Exercise directions –
Go through the entries below and copy each line that holds the word "blue".

** Opening Records to use block **

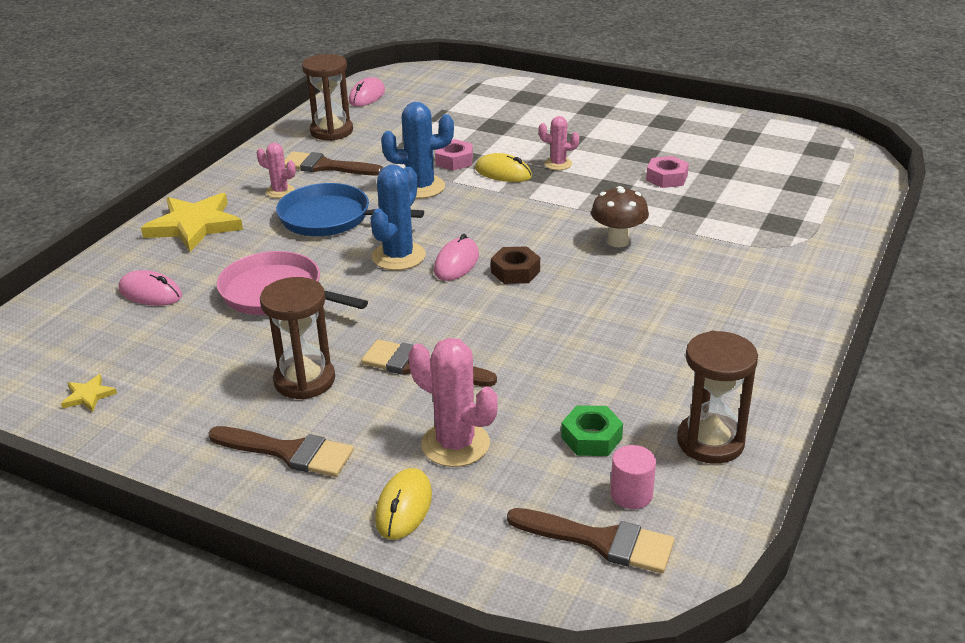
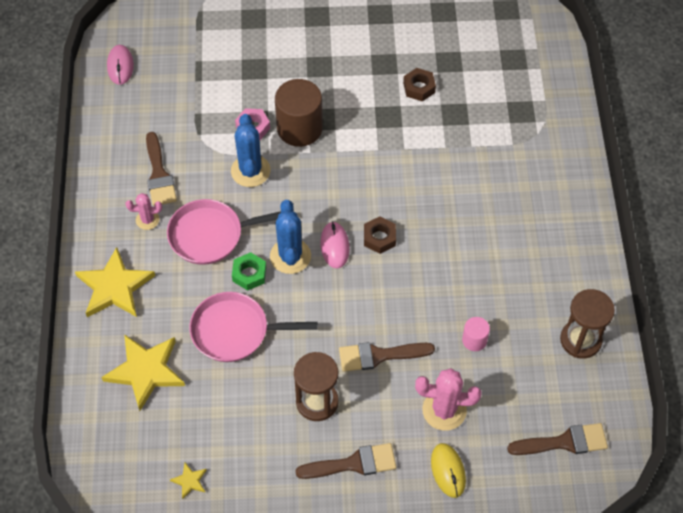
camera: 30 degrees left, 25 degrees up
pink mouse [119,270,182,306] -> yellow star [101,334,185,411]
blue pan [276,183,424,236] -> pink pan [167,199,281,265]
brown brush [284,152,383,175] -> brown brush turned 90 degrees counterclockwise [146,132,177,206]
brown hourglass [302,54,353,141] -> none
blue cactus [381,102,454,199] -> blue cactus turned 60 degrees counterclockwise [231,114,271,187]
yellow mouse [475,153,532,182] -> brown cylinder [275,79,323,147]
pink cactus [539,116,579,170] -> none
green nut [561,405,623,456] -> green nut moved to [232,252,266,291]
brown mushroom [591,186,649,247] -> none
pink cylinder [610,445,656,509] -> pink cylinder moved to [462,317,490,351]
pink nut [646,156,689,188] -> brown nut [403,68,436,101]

** Closing Records to use block **
** Opening Records to use block **

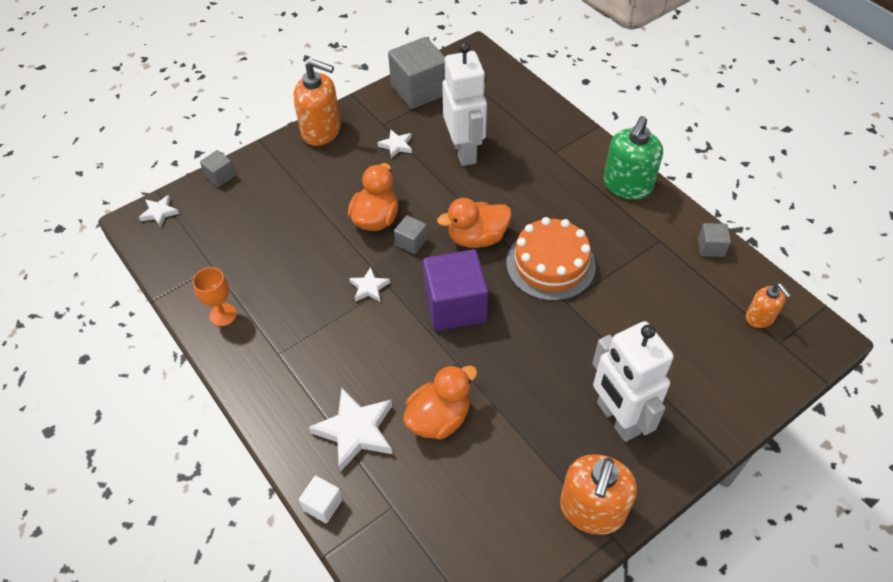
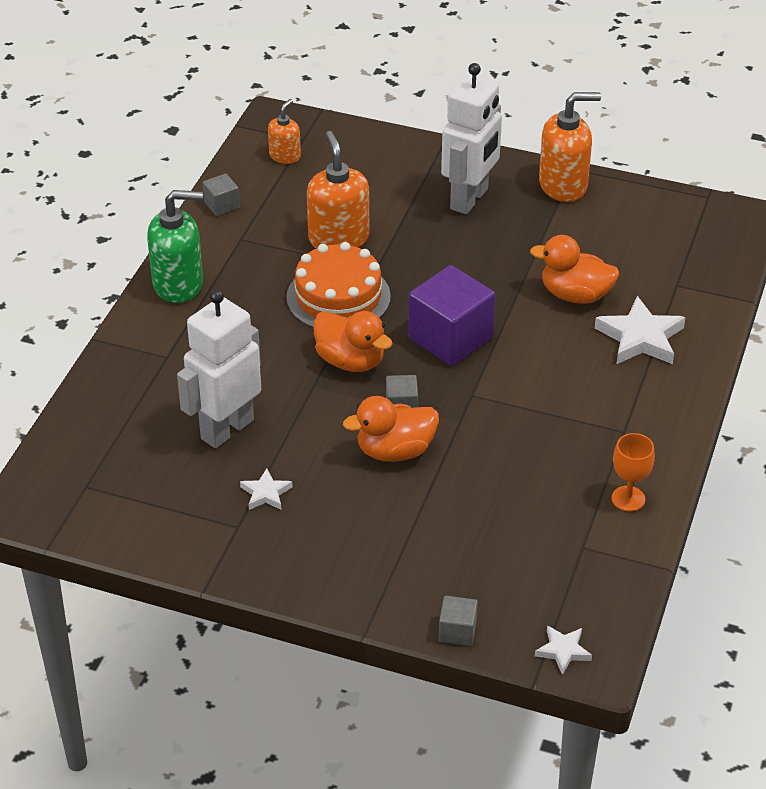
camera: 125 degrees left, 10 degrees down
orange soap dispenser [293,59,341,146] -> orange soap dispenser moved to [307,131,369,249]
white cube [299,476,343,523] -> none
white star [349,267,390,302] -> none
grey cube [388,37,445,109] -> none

** Closing Records to use block **

Exercise output –
blue pan [276,183,424,236] -> pink pan [167,199,281,265]
blue cactus [381,102,454,199] -> blue cactus turned 60 degrees counterclockwise [231,114,271,187]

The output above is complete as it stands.